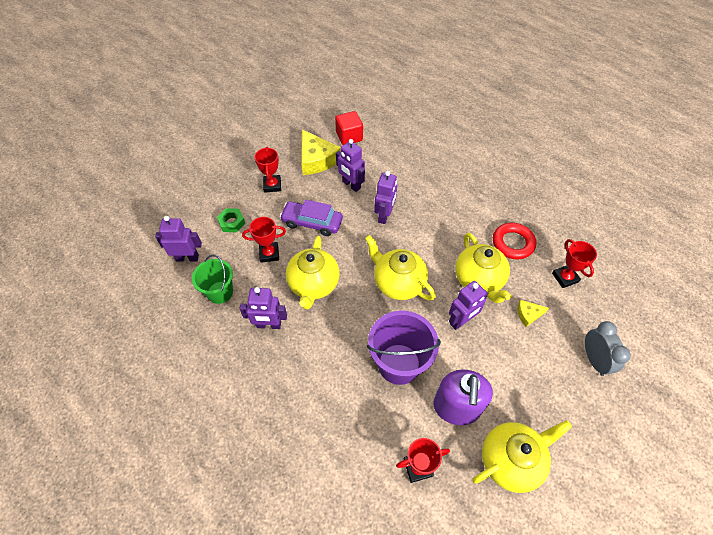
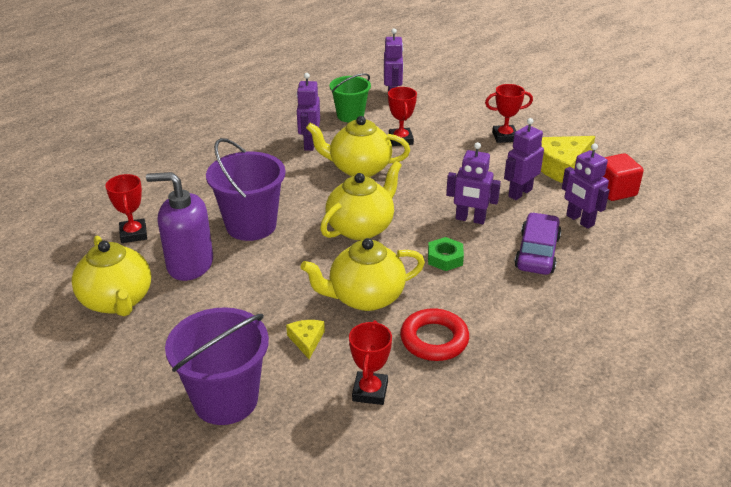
camera: 90 degrees right, 20 degrees down
(232, 222) = (442, 115): green nut -> green nut (445, 258)
(312, 222) = (450, 165): purple car -> purple car (537, 252)
(461, 321) = (302, 276): purple robot -> purple robot (579, 220)
(565, 277) = (370, 391): red trophy -> red trophy turned 60 degrees counterclockwise
(594, 360) = (225, 400): grey clock -> purple bucket

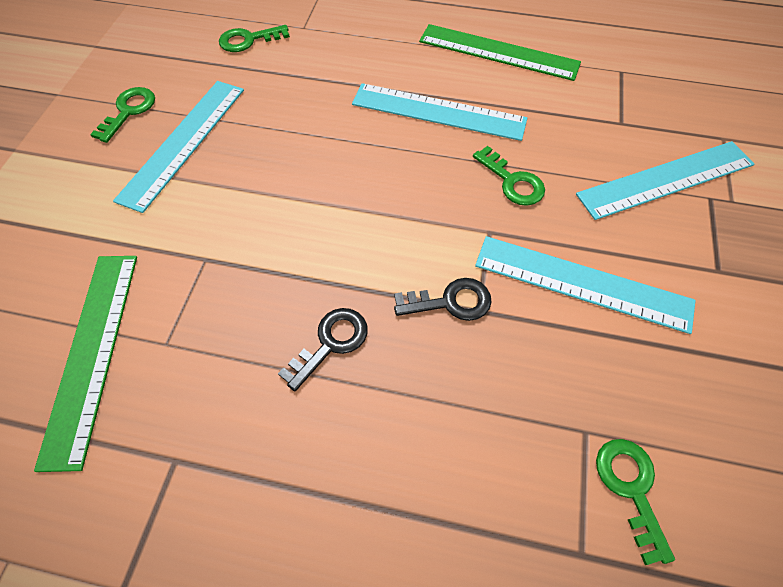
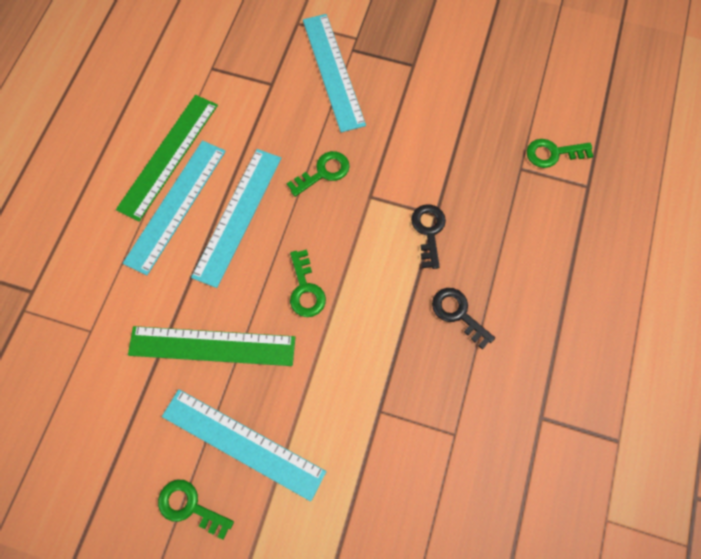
camera: 85 degrees left, 10 degrees up
(91, 353) = (460, 492): green ruler -> green ruler (212, 346)
(248, 40) = (99, 388): green key -> green key (305, 289)
(582, 283) = (418, 146): turquoise ruler -> turquoise ruler (175, 205)

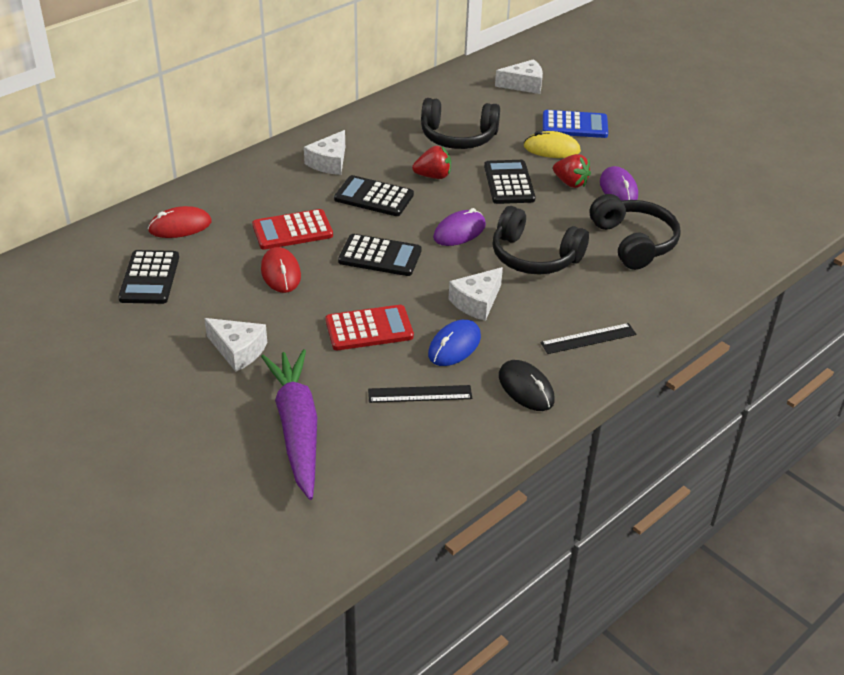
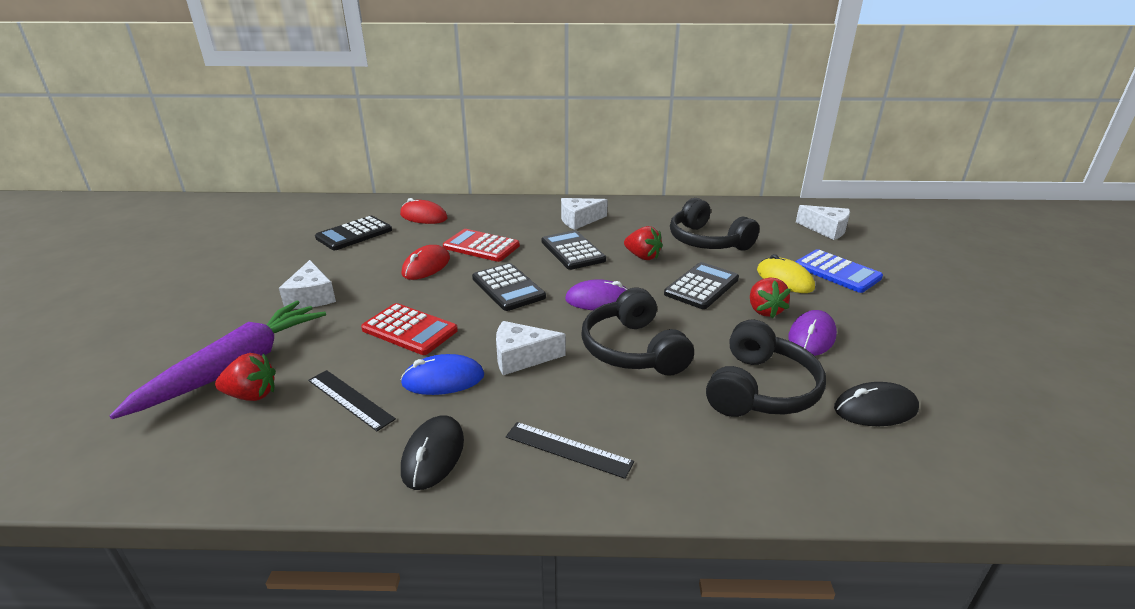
camera: 45 degrees right, 10 degrees down
(350, 434) = (252, 395): none -> red strawberry
(698, 221) = (875, 409): none -> black mouse

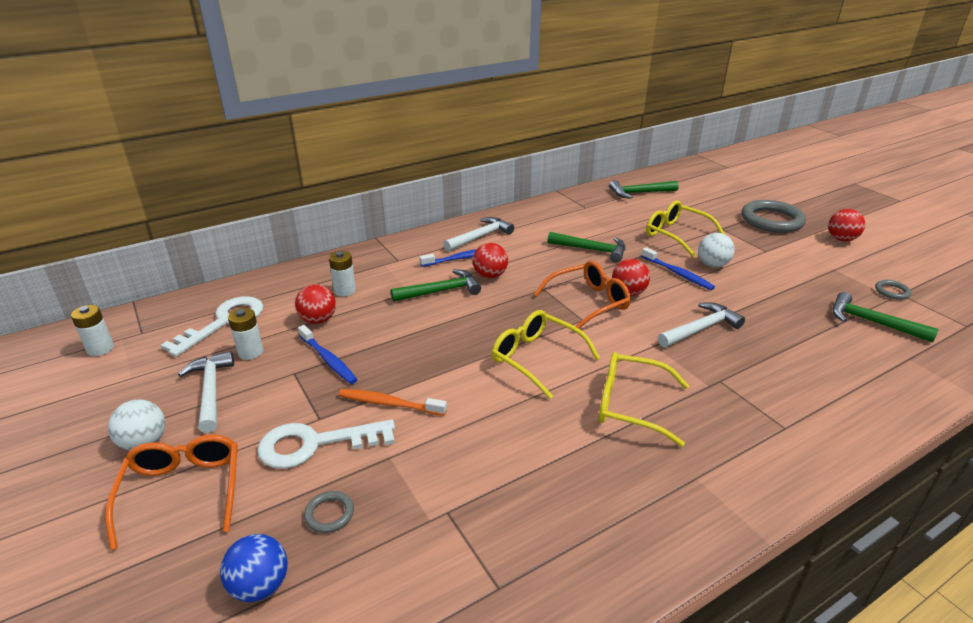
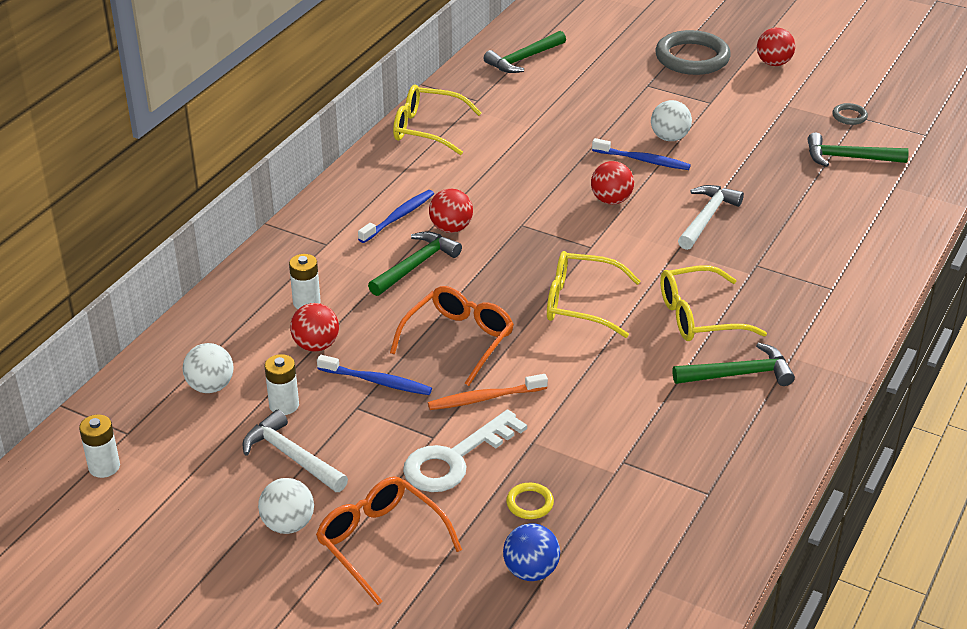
camera: 30 degrees left, 5 degrees up
(224, 322) = (210, 386): white key -> white ball
(329, 514) = (529, 503): grey ring -> yellow ring
(480, 237) = (392, 181): white hammer -> none
(588, 302) = (581, 225): orange glasses -> orange glasses (458, 340)
(592, 250) = (533, 158): green hammer -> green hammer (739, 374)
(676, 235) = (607, 109): yellow glasses -> yellow glasses (427, 129)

* _Aim of the task_:
Using the entries above, give again exactly the lines from the line holding "(224, 322) = (210, 386): white" through the line holding "(592, 250) = (533, 158): green". Include both end lines and nothing else.

* _Solution to the problem_:
(224, 322) = (210, 386): white key -> white ball
(329, 514) = (529, 503): grey ring -> yellow ring
(480, 237) = (392, 181): white hammer -> none
(588, 302) = (581, 225): orange glasses -> orange glasses (458, 340)
(592, 250) = (533, 158): green hammer -> green hammer (739, 374)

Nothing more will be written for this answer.